* **Exercise description**:
Word for word, transcribe the lines from the one containing "(270, 149) = (464, 250): red" through the end of the entries, both included, and nothing else.

Records contained in a dataset:
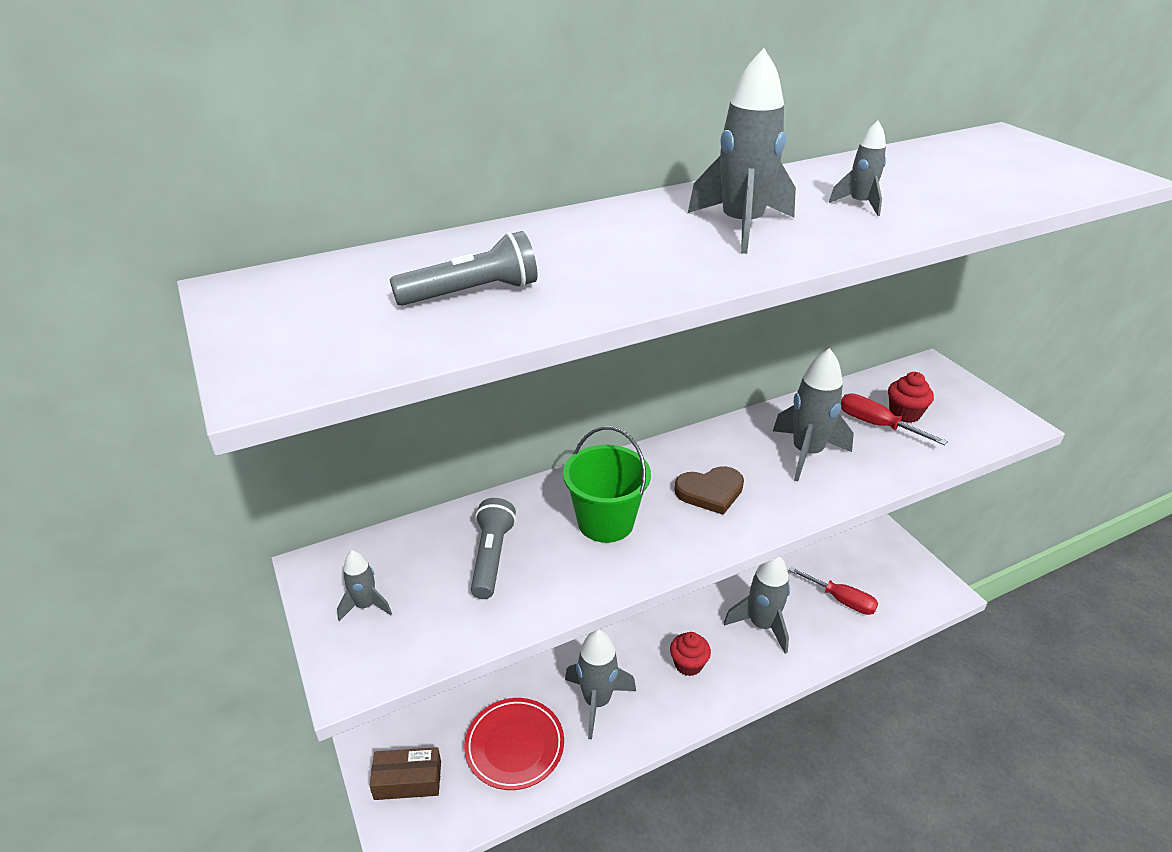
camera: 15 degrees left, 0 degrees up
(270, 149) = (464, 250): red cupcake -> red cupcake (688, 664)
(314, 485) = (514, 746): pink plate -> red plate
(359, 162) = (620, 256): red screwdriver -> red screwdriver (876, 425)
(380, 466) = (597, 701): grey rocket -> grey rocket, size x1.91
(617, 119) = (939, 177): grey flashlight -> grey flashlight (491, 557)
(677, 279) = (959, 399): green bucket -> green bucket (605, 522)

* **Output for this task**:
(270, 149) = (464, 250): red cupcake -> red cupcake (688, 664)
(314, 485) = (514, 746): pink plate -> red plate
(359, 162) = (620, 256): red screwdriver -> red screwdriver (876, 425)
(380, 466) = (597, 701): grey rocket -> grey rocket, size x1.91
(617, 119) = (939, 177): grey flashlight -> grey flashlight (491, 557)
(677, 279) = (959, 399): green bucket -> green bucket (605, 522)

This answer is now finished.